**EXERCISE DIRECTIONS**
Could you copy every record below exactly, leaving out the pictures?

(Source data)
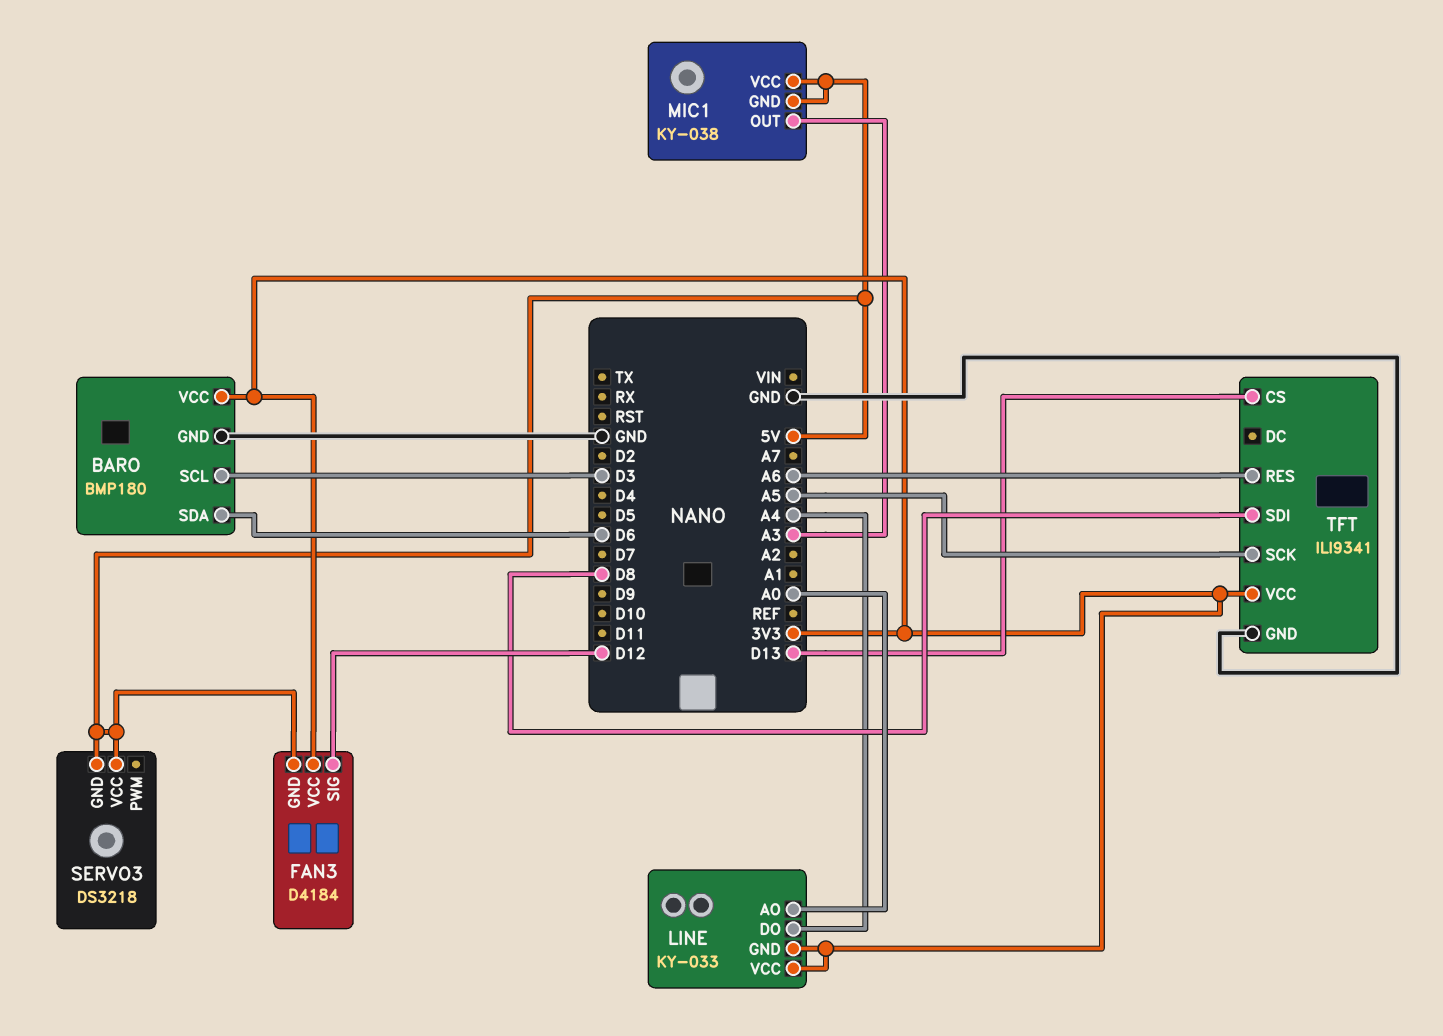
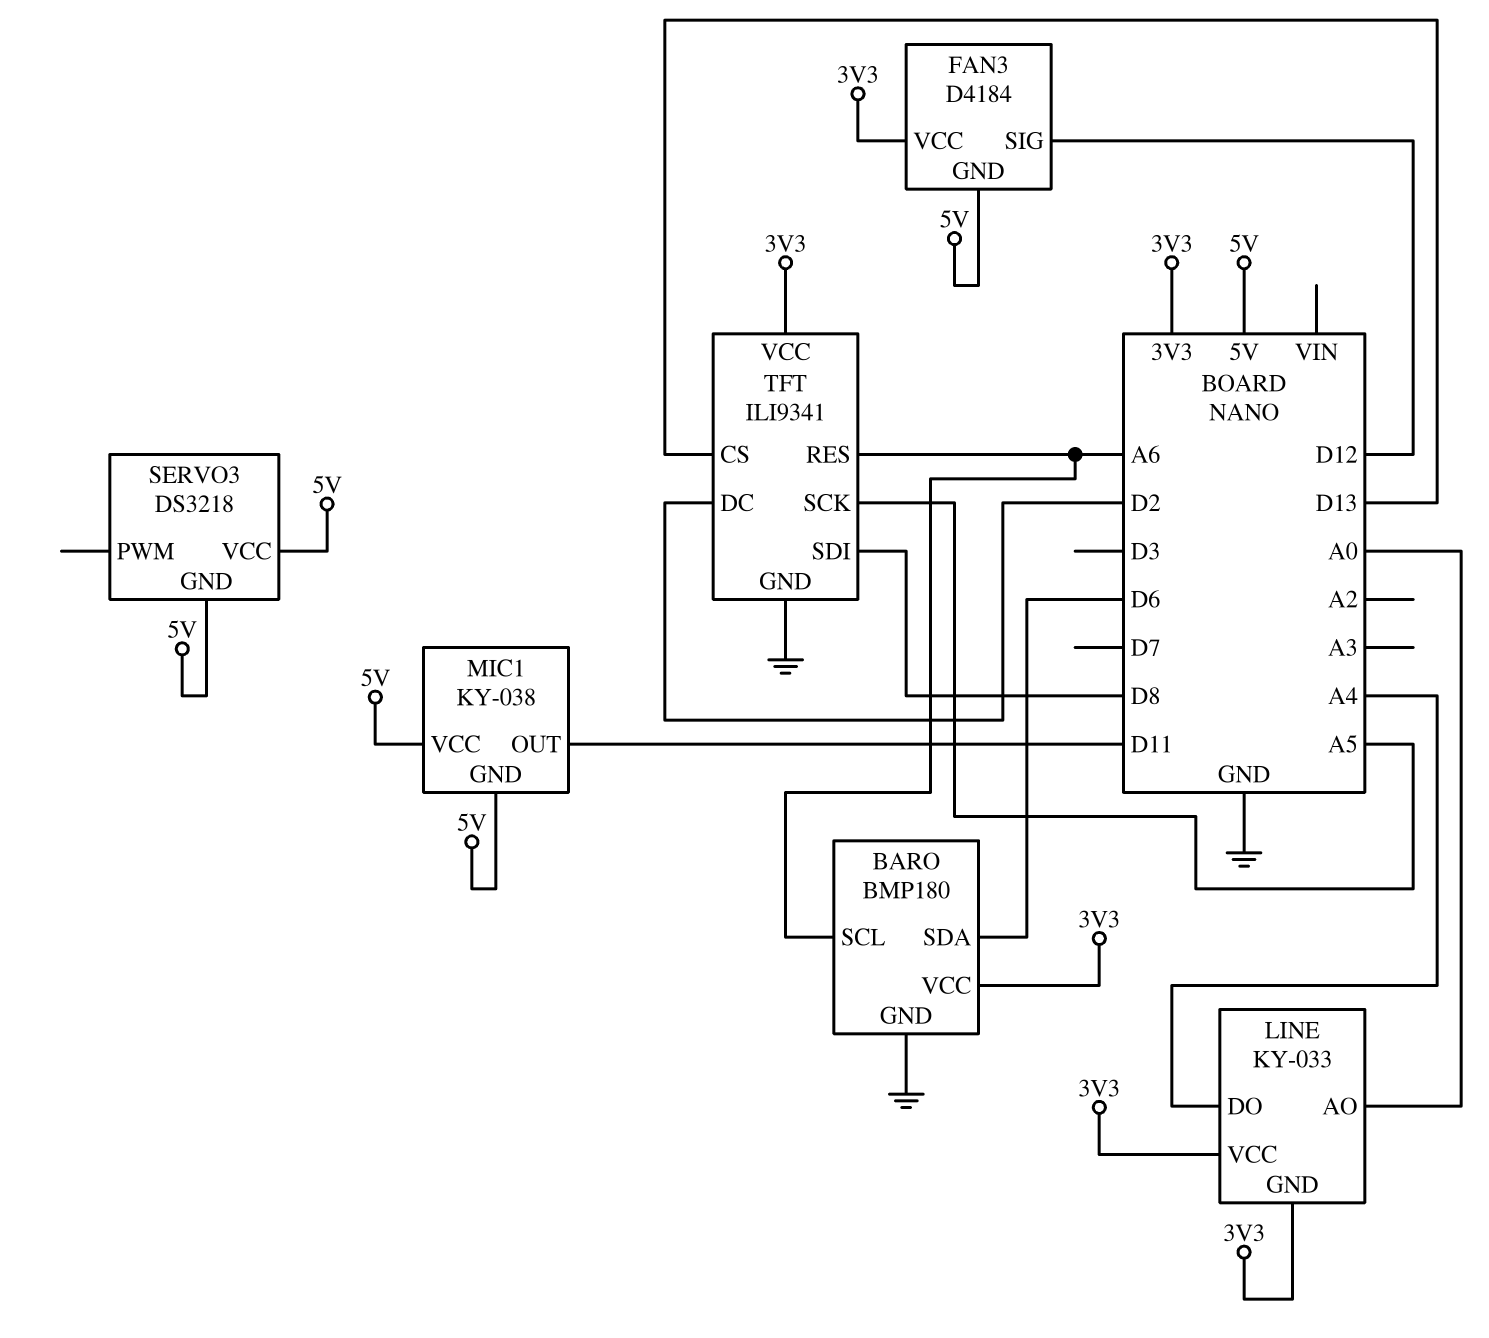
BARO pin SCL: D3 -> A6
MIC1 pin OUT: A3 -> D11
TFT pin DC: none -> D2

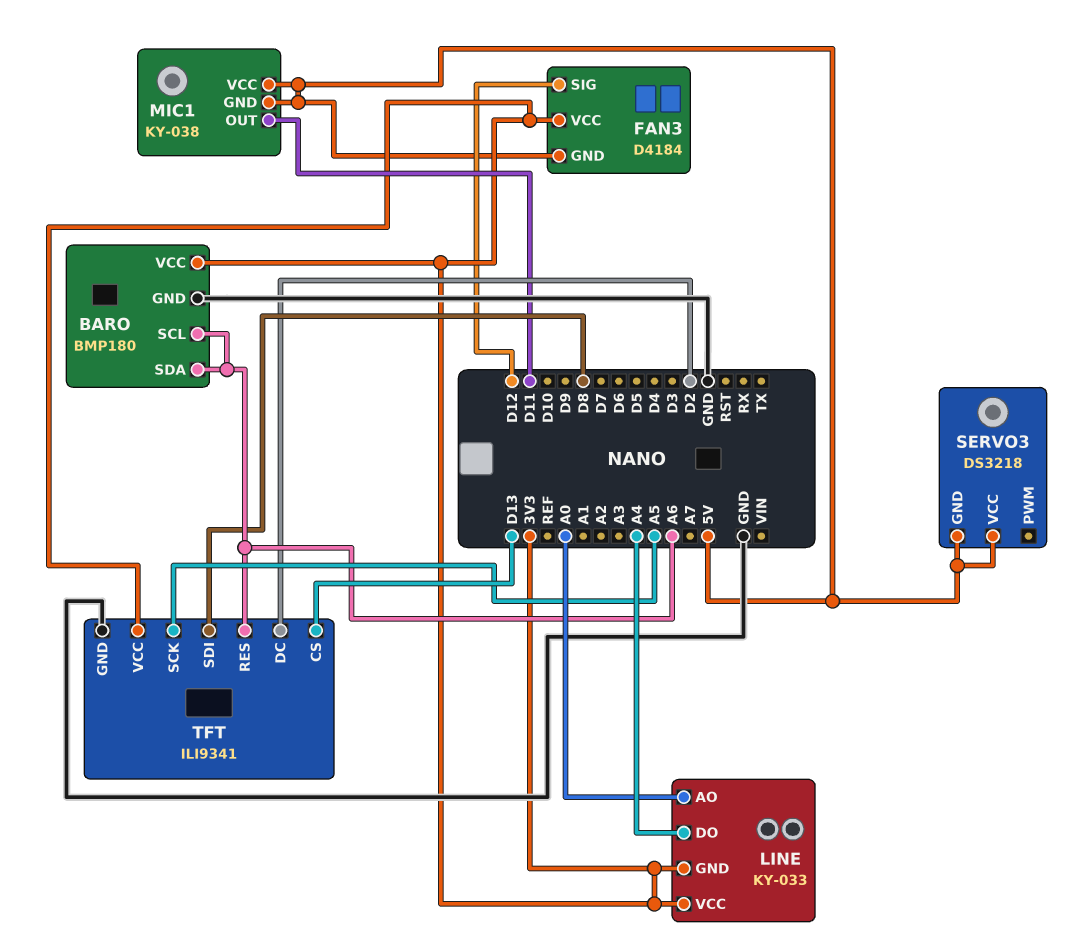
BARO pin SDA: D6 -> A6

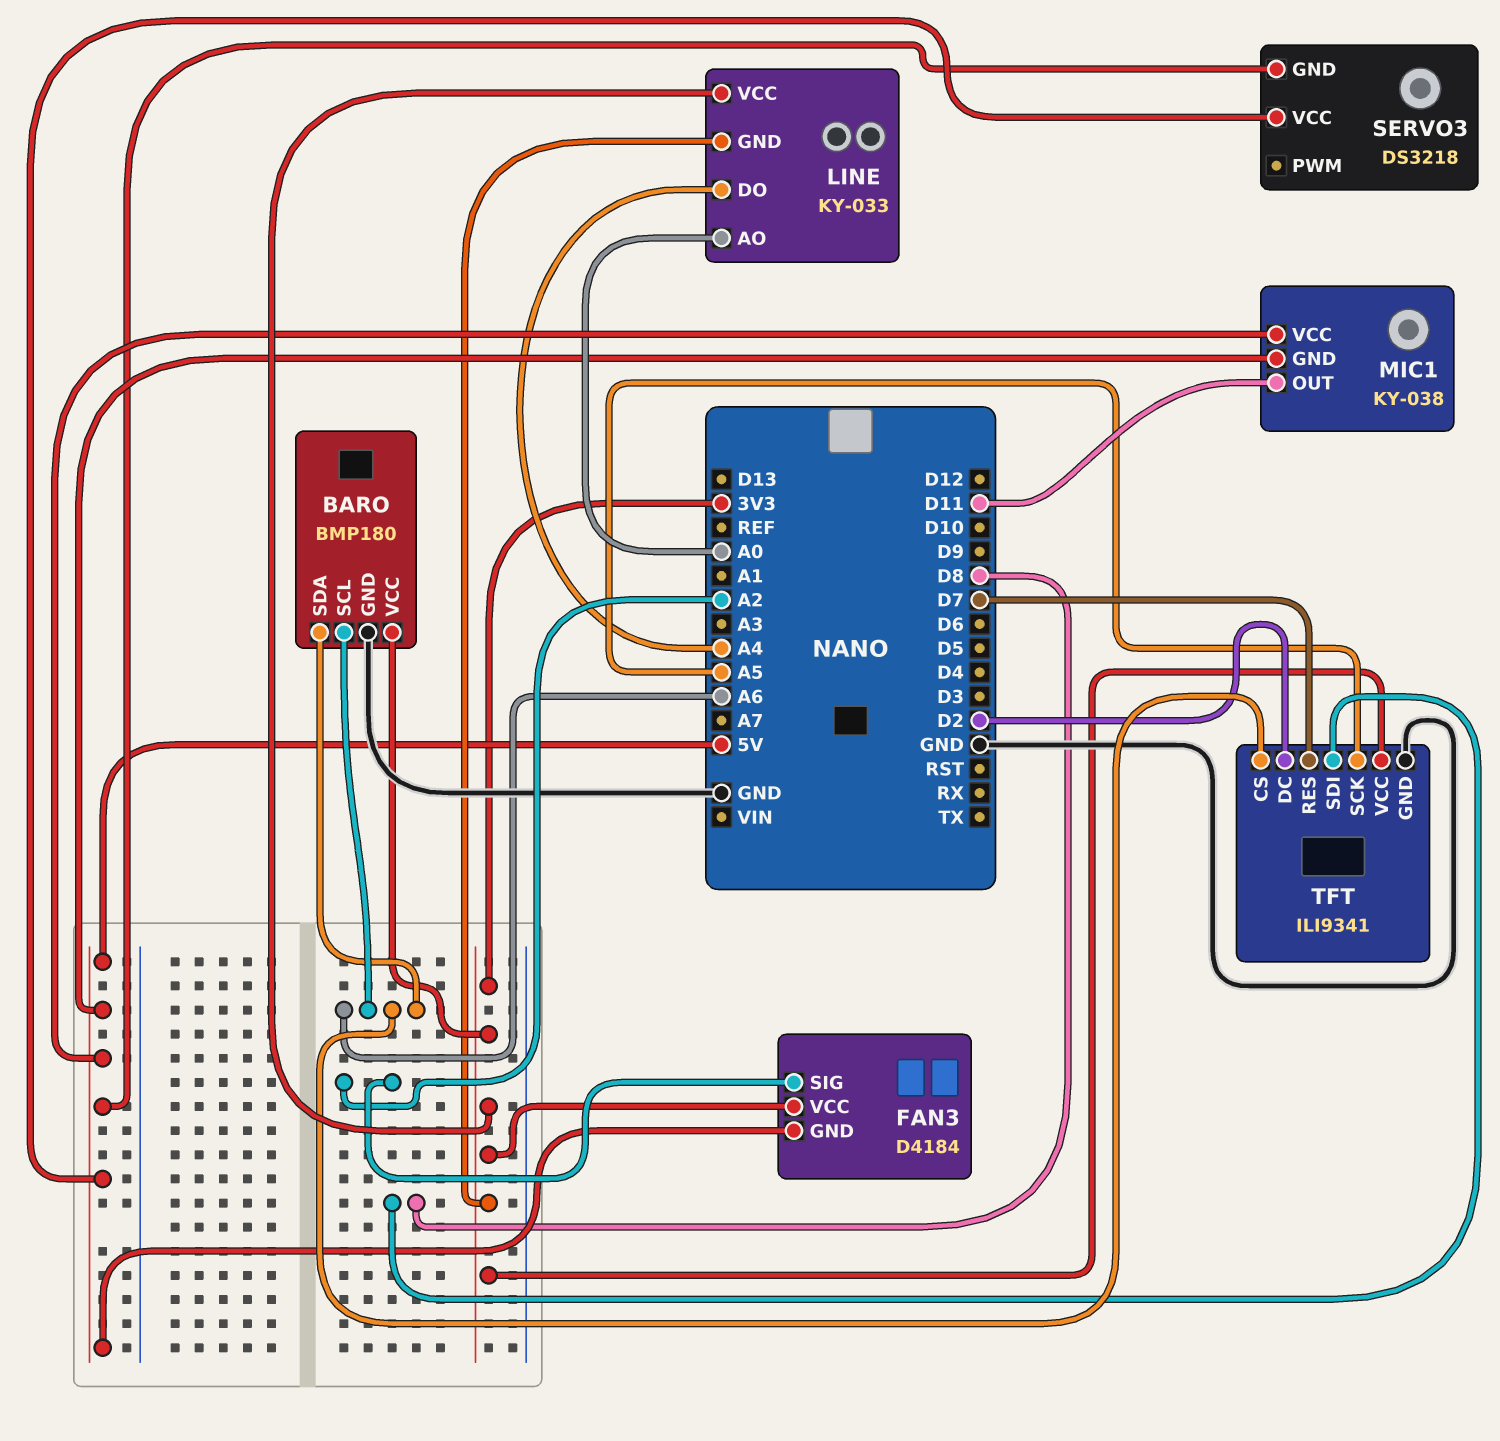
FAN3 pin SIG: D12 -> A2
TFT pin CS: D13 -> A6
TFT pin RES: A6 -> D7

**ANSWER SPACE**
BARO pin SCL: D3 -> A6
MIC1 pin OUT: A3 -> D11
TFT pin DC: none -> D2

BARO pin SDA: D6 -> A6

FAN3 pin SIG: D12 -> A2
TFT pin CS: D13 -> A6
TFT pin RES: A6 -> D7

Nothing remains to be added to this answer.